▸ **Records provided**:

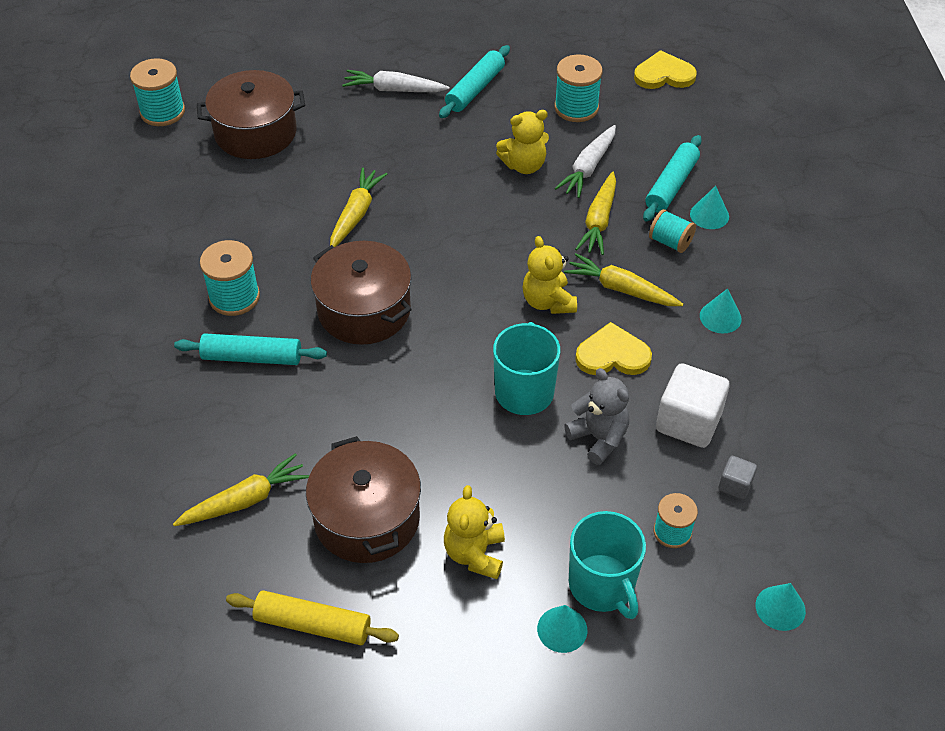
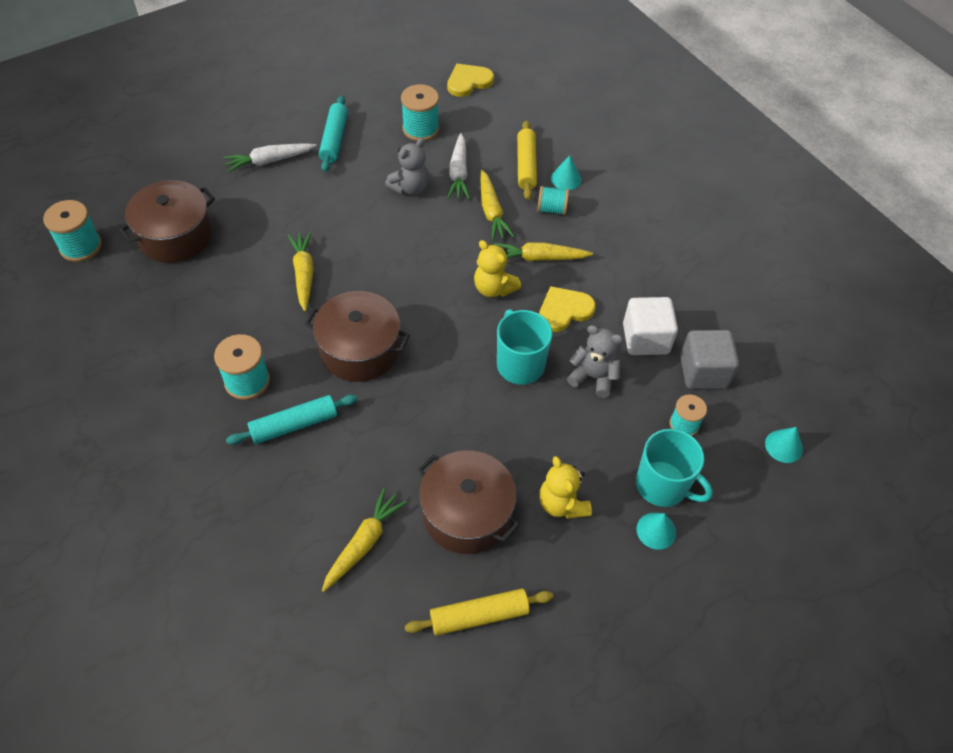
camera: 30 degrees left, 5 degrees up
yellow teddy bear [496,110,549,174] -> grey teddy bear [385,138,429,195]
turquoise rolling pin [643,135,702,222] -> yellow rolling pin [517,120,537,200]
turquoise cone [700,288,742,333] -> none
grey cube [718,456,757,499] -> grey cube [680,330,739,389], size x2.00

▸ **Aim of the task**: The task calls for duplicating the data exactly, with no images kept.

▸ **Answer to the exercise**:
camera: 30 degrees left, 5 degrees up
yellow teddy bear [496,110,549,174] -> grey teddy bear [385,138,429,195]
turquoise rolling pin [643,135,702,222] -> yellow rolling pin [517,120,537,200]
turquoise cone [700,288,742,333] -> none
grey cube [718,456,757,499] -> grey cube [680,330,739,389], size x2.00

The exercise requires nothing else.